Where the lines below hold images, skip those and copy every word exactly.
*** MATERIAL SHOWN Section Begins ***
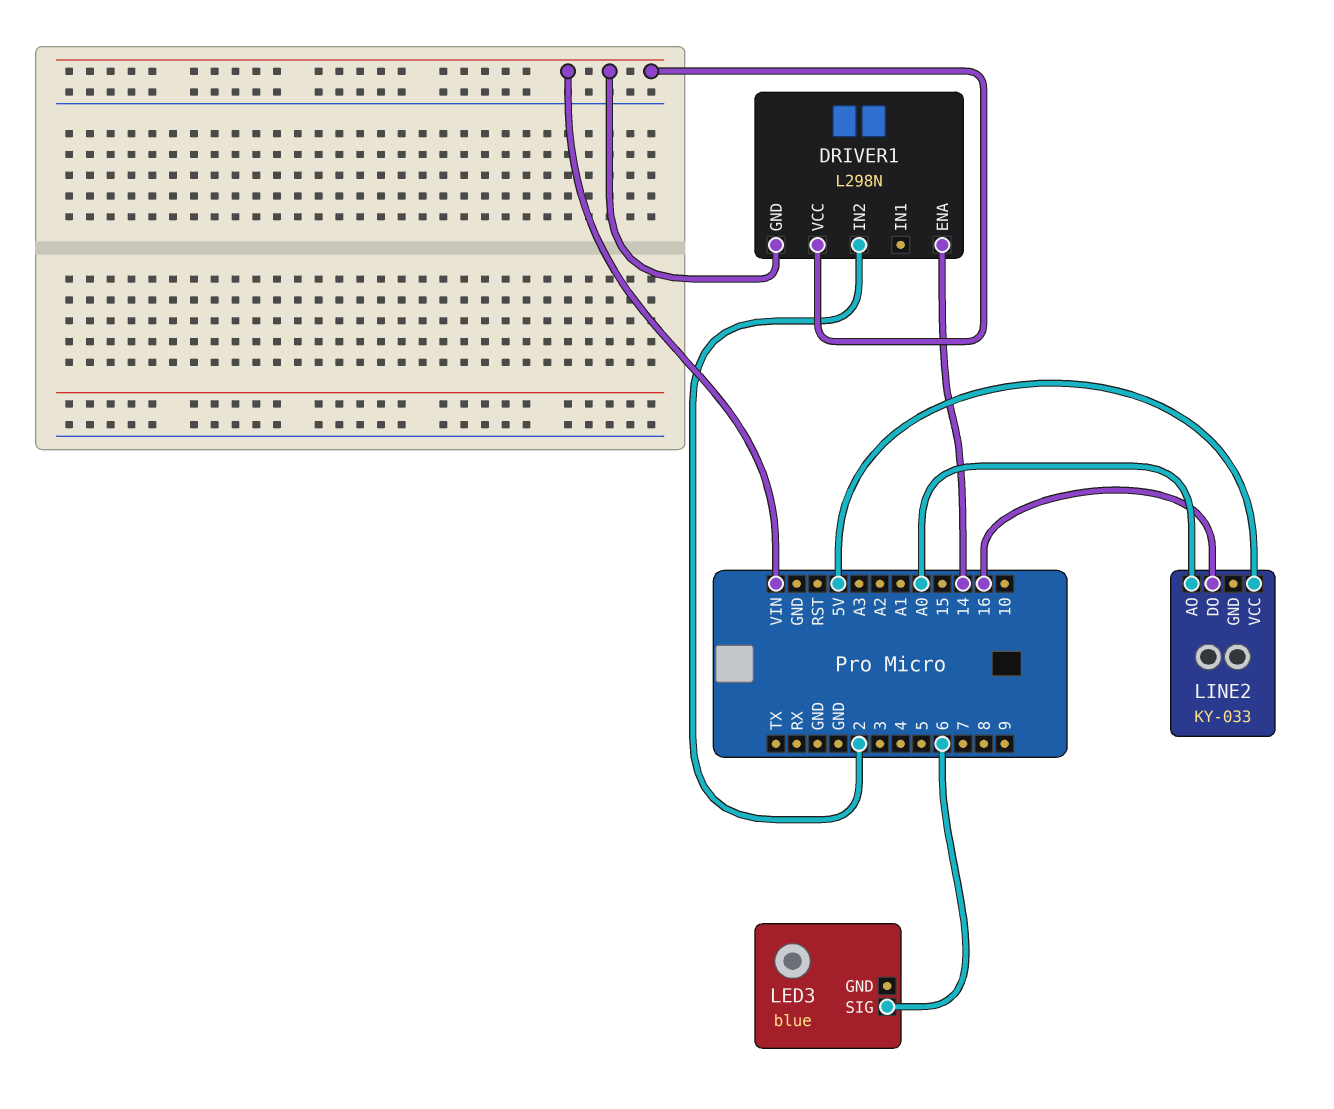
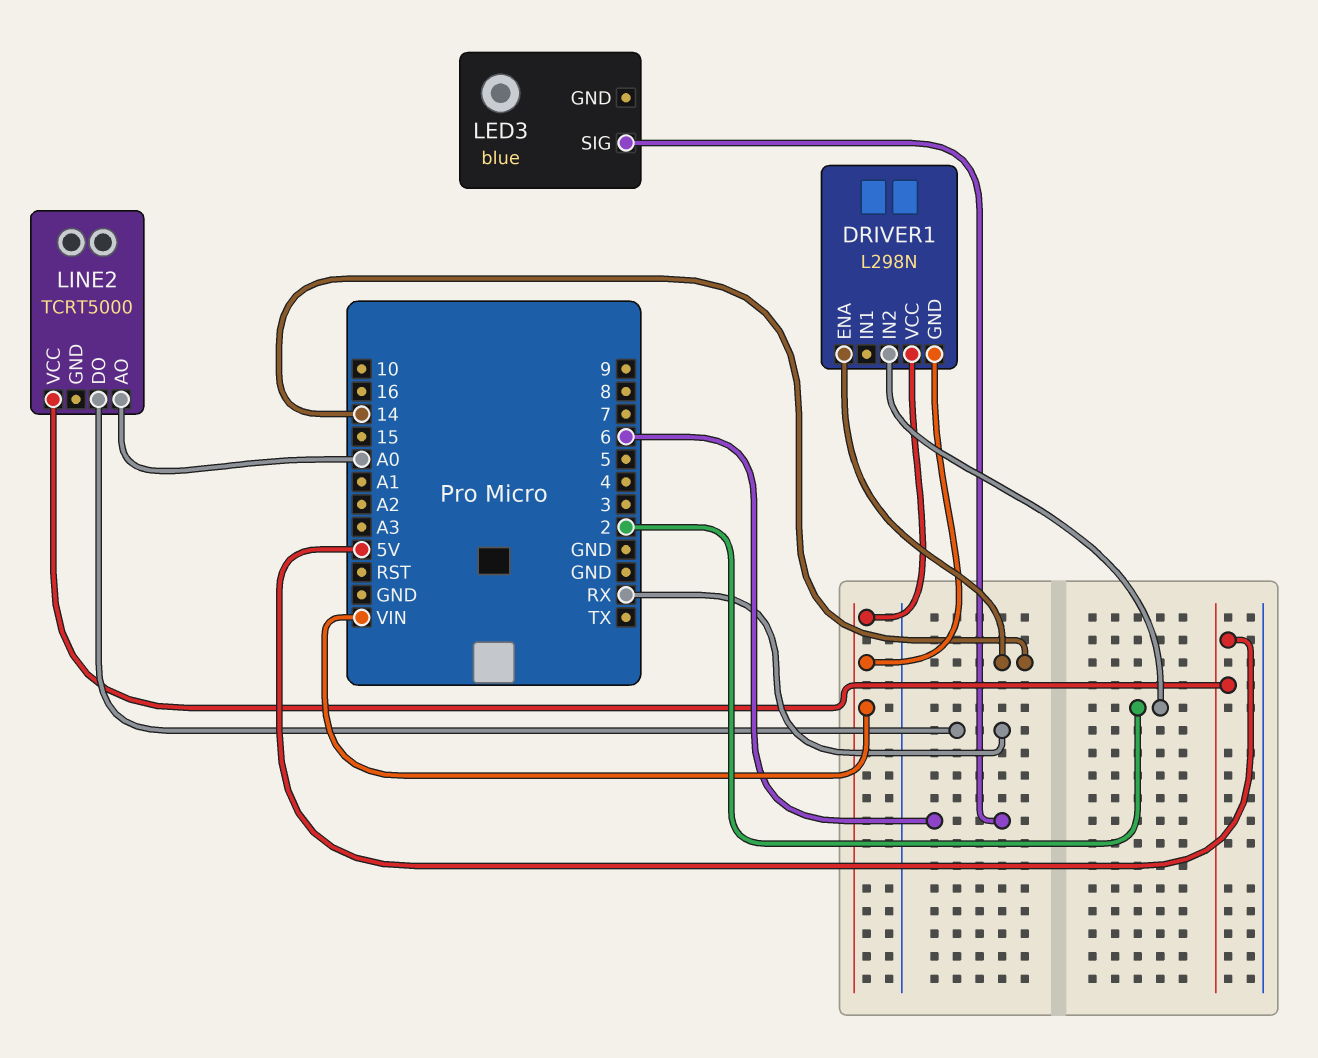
LINE2: KY-033 -> TCRT5000
LINE2 pin DO: 16 -> RX

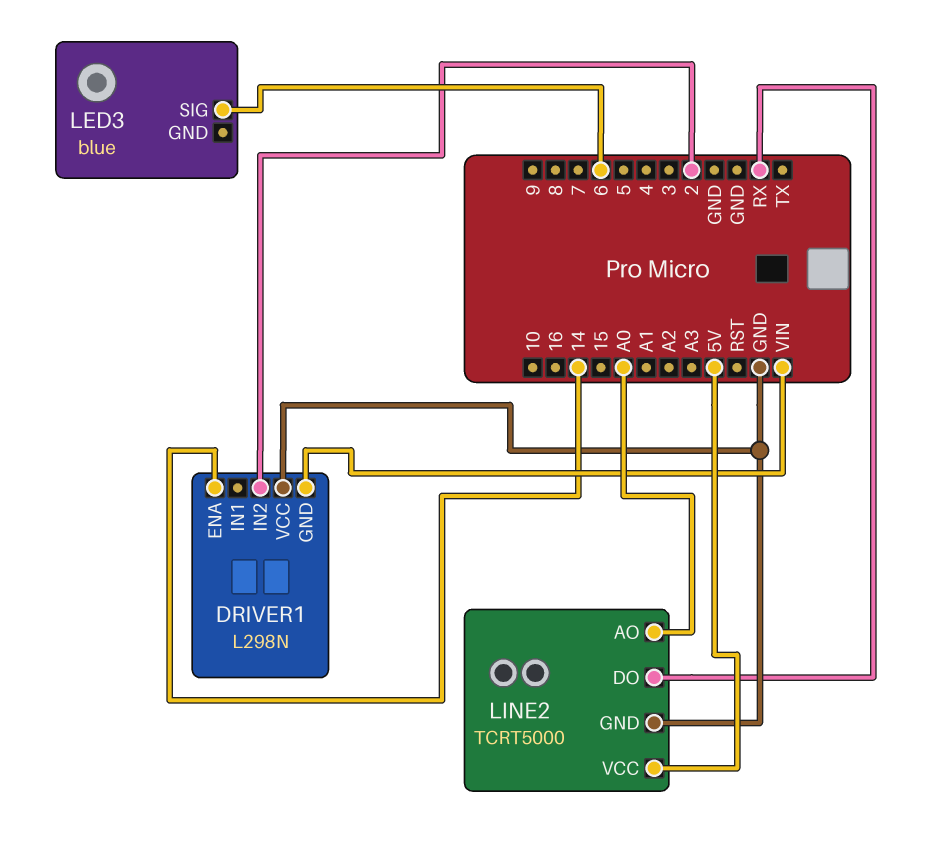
DRIVER1 pin VCC: VIN -> GND
LINE2 pin GND: none -> GND

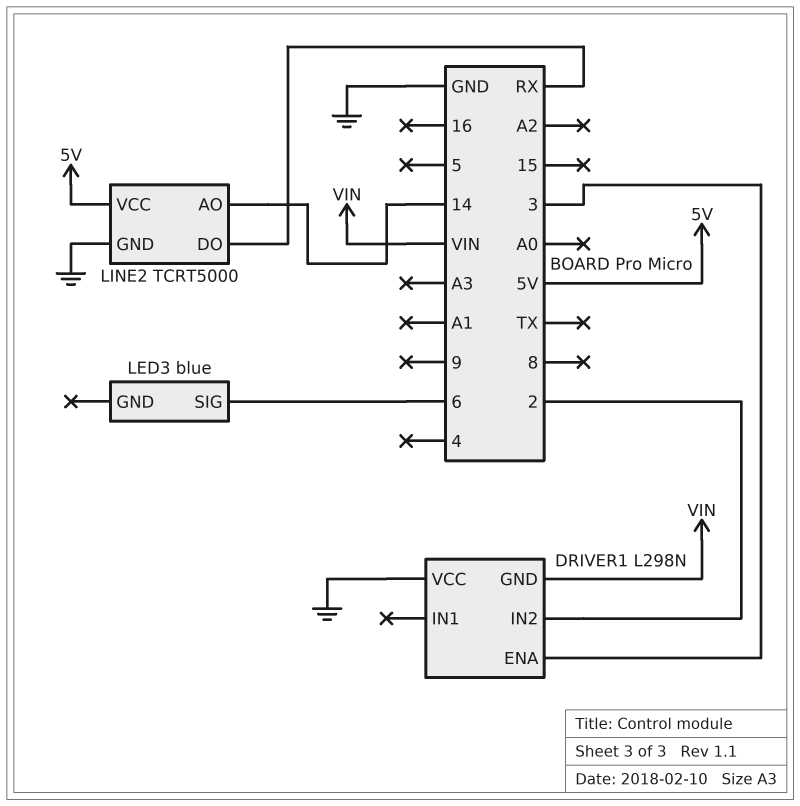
DRIVER1 pin ENA: 14 -> 3
LINE2 pin AO: A0 -> 14

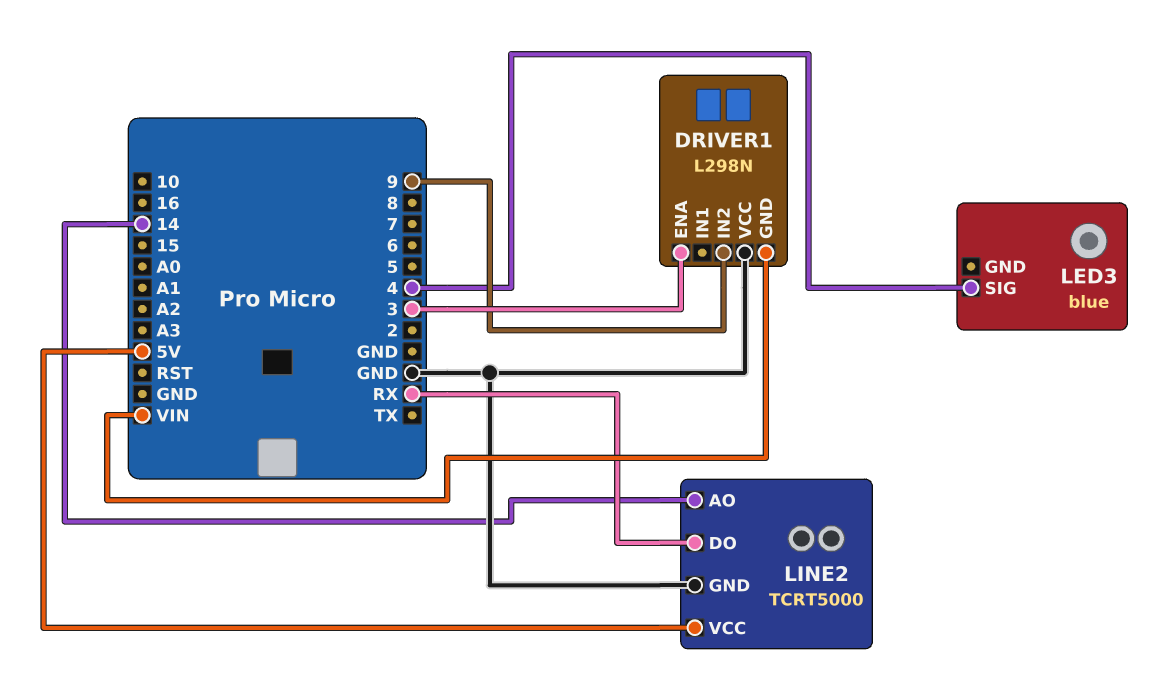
DRIVER1 pin IN2: 2 -> 9
LED3 pin SIG: 6 -> 4

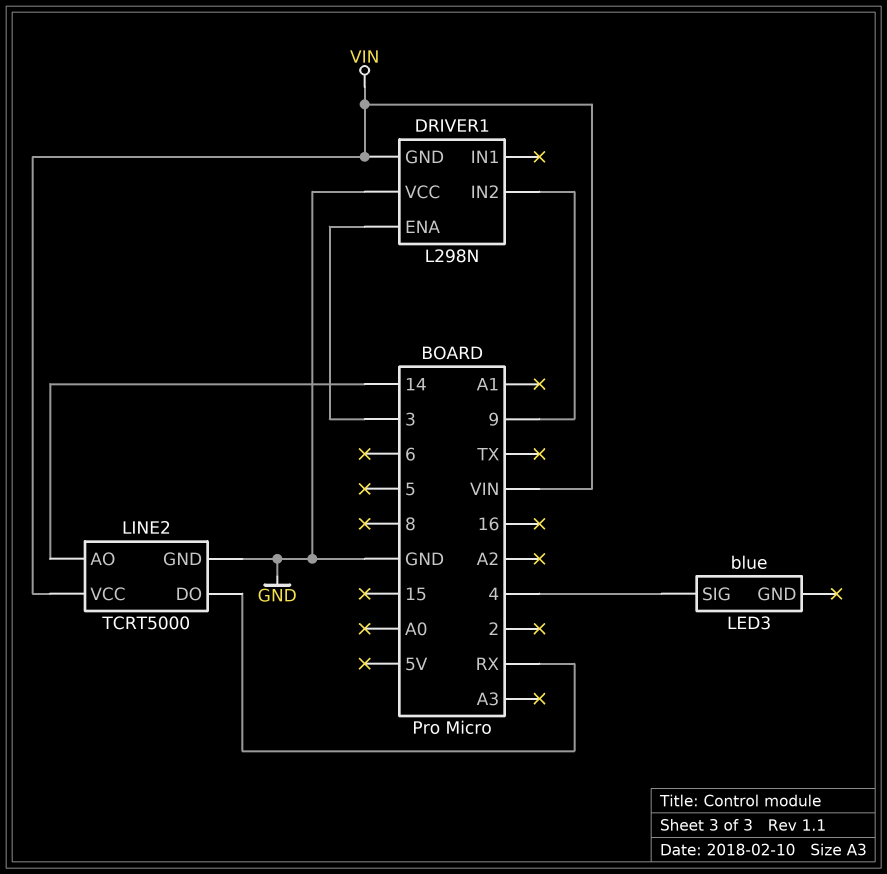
LINE2 pin VCC: 5V -> VIN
*** MATERIAL SHOWN Section Ends ***
> **WRITTEN RESPONSE**:
LINE2: KY-033 -> TCRT5000
LINE2 pin DO: 16 -> RX

DRIVER1 pin VCC: VIN -> GND
LINE2 pin GND: none -> GND

DRIVER1 pin ENA: 14 -> 3
LINE2 pin AO: A0 -> 14

DRIVER1 pin IN2: 2 -> 9
LED3 pin SIG: 6 -> 4

LINE2 pin VCC: 5V -> VIN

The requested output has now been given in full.